**WORK TASK:**
Would you please copy every line from the records that contains the word "residential"?
___ RECORD EXTRACTS
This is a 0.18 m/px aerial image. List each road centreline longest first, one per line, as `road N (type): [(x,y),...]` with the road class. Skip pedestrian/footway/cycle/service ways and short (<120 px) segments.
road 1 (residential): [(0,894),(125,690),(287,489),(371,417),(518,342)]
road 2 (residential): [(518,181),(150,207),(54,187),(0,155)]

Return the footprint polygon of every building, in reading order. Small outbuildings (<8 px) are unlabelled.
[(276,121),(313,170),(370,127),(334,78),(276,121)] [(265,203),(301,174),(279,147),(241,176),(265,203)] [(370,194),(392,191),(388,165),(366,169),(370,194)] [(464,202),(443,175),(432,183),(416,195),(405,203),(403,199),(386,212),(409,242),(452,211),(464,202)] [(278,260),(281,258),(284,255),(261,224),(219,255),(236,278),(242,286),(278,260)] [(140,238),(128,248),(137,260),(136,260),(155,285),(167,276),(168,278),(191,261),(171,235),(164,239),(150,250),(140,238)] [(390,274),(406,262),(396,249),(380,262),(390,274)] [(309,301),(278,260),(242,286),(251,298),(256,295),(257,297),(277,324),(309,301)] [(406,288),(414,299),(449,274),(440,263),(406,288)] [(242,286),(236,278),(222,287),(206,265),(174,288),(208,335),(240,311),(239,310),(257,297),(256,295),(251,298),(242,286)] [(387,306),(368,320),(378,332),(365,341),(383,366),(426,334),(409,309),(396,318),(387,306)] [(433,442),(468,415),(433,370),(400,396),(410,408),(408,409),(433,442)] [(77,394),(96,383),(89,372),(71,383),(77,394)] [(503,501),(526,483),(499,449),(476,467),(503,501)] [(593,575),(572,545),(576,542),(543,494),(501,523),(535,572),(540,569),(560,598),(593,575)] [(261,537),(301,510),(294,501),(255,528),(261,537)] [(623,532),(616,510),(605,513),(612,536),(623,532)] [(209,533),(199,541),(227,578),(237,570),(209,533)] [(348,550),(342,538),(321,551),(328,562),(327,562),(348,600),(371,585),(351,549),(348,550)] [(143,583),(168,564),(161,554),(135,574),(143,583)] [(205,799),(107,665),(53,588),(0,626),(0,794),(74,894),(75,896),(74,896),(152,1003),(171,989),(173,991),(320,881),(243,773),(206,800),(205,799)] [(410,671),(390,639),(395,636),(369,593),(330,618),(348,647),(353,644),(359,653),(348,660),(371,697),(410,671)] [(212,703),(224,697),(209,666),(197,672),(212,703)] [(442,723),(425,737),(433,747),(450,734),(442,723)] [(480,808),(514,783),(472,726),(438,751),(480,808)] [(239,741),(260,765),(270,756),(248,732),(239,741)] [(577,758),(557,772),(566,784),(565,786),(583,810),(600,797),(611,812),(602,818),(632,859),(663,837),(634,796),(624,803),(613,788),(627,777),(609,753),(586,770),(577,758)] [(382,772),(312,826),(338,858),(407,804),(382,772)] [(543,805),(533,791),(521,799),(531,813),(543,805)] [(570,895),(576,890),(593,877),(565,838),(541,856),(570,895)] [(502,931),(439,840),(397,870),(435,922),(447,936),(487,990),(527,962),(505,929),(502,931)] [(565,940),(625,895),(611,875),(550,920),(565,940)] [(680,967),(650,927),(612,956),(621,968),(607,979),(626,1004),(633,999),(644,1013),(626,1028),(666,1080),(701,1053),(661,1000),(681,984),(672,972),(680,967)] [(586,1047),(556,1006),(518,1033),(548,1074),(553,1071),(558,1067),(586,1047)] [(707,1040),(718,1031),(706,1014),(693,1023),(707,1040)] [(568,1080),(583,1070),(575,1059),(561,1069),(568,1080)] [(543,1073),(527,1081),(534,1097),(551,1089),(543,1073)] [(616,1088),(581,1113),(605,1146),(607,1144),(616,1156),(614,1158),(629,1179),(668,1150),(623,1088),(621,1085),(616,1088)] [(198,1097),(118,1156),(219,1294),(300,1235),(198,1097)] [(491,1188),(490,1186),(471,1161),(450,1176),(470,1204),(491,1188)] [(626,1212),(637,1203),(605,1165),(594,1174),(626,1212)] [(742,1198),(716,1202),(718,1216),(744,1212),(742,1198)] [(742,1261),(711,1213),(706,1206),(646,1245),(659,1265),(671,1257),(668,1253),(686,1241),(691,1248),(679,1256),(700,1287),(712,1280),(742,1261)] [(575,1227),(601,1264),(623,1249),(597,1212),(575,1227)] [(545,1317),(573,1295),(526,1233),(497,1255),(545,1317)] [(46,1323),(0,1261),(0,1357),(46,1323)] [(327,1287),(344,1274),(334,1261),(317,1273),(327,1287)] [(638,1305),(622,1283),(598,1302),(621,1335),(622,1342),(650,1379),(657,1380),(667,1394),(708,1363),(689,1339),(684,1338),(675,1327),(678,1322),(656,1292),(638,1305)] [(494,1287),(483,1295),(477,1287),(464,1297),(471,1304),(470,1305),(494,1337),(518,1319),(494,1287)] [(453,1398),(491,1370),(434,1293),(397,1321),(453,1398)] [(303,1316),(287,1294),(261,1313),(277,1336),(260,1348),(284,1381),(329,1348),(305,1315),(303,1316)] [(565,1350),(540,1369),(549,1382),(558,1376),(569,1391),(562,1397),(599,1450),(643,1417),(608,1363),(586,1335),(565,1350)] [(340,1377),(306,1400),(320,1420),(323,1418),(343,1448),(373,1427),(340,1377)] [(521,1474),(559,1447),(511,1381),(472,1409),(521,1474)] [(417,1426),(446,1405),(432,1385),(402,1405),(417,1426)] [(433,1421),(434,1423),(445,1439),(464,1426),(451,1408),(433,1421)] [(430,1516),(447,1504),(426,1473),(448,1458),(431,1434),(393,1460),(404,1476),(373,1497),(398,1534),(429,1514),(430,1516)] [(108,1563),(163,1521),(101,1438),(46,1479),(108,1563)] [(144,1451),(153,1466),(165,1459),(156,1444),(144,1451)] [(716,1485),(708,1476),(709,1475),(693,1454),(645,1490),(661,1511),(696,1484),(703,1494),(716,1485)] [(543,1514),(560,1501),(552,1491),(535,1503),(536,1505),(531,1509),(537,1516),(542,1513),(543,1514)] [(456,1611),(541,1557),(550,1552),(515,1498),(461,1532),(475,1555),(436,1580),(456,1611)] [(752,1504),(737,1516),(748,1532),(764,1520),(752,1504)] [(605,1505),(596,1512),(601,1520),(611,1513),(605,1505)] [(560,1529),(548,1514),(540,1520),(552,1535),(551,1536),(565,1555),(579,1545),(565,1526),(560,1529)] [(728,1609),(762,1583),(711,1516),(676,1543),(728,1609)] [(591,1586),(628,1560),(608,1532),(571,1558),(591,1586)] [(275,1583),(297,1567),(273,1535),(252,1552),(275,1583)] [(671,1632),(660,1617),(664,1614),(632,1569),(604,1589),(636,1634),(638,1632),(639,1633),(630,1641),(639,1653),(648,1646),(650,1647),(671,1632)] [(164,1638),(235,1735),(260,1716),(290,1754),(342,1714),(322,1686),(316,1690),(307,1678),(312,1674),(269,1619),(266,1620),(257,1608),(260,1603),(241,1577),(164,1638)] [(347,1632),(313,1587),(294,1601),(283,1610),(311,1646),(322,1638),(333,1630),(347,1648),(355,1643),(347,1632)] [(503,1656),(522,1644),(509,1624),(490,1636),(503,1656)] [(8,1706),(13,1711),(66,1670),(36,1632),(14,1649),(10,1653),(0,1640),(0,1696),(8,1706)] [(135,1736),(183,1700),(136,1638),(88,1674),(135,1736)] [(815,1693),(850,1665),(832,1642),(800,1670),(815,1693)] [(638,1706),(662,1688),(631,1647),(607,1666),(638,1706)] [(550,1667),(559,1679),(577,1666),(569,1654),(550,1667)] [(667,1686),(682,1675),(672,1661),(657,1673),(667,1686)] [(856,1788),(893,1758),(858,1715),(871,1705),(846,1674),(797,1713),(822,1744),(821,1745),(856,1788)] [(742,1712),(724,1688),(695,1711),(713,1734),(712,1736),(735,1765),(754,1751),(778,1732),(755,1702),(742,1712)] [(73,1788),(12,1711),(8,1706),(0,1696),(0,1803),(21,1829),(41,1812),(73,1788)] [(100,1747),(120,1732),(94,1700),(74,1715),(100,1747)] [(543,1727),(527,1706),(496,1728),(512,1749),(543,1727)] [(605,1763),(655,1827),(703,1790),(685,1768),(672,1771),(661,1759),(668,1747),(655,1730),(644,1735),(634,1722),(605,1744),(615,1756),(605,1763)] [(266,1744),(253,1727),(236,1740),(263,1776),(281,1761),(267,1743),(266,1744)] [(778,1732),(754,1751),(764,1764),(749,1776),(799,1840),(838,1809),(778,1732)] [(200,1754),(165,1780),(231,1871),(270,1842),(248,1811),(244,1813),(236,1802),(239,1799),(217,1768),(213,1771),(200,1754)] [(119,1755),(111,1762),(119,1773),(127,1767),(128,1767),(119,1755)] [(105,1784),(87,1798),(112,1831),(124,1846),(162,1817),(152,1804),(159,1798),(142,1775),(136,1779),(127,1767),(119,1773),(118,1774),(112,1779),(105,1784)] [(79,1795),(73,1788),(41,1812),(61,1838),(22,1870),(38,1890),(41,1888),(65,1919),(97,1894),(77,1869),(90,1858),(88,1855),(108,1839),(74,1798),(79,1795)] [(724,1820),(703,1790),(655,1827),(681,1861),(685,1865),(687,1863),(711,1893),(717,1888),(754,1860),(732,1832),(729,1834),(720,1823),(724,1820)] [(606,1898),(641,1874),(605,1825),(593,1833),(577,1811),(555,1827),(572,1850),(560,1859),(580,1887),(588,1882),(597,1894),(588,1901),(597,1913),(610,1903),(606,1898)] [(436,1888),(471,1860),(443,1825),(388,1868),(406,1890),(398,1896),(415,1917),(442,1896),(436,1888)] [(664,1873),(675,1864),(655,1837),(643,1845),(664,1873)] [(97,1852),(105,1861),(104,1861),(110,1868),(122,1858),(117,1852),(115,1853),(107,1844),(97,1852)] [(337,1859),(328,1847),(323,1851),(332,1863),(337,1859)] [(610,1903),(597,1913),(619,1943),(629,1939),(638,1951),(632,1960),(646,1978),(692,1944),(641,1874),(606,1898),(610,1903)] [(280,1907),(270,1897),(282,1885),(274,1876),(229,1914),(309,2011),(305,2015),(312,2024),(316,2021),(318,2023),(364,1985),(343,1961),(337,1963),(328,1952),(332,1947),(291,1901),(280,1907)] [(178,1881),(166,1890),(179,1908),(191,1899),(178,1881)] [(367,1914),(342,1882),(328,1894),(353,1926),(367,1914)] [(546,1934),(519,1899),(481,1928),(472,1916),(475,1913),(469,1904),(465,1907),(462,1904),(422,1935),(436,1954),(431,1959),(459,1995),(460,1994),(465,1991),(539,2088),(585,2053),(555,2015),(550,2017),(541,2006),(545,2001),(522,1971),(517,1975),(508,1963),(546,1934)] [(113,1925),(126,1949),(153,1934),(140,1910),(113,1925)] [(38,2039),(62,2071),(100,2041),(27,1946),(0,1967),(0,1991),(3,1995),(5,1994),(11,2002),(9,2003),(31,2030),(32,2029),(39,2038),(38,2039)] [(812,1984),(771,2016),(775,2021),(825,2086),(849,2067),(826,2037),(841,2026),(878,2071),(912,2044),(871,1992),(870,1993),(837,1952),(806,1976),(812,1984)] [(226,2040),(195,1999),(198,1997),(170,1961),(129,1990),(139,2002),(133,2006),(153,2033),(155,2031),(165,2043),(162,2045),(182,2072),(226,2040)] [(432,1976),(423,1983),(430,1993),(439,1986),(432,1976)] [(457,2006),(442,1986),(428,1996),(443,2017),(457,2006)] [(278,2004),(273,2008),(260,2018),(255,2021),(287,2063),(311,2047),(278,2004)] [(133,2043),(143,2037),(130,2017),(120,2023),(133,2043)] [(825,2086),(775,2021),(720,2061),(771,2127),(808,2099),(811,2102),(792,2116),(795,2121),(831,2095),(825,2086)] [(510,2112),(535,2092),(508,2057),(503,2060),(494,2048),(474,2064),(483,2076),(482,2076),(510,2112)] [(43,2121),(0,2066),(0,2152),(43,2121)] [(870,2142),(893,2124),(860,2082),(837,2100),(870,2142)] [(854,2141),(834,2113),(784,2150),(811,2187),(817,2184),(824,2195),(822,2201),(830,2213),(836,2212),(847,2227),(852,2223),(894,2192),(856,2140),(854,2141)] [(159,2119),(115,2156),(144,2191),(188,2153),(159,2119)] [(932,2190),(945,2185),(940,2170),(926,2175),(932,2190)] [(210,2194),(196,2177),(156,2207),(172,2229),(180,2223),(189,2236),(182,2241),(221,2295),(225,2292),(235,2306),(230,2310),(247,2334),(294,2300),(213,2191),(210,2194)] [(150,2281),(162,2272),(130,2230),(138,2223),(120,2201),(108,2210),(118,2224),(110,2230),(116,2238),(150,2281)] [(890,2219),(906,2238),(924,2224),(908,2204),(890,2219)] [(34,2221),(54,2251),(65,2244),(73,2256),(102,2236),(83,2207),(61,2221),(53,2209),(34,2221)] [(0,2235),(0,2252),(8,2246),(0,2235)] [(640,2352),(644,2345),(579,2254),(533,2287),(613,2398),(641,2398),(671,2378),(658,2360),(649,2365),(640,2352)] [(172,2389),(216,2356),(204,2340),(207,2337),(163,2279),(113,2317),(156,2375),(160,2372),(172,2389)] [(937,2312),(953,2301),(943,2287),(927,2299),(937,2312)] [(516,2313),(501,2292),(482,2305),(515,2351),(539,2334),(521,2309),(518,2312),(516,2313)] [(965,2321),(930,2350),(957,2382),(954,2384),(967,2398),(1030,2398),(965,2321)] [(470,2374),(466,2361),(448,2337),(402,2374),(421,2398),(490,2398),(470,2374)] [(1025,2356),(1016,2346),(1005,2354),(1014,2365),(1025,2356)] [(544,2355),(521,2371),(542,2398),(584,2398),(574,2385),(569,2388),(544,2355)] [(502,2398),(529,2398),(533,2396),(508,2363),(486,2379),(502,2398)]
______
**EXPECTED ANSWER:**
road 1 (residential): [(0,894),(125,690),(287,489),(371,417),(518,342)]
road 2 (residential): [(518,181),(150,207),(54,187),(0,155)]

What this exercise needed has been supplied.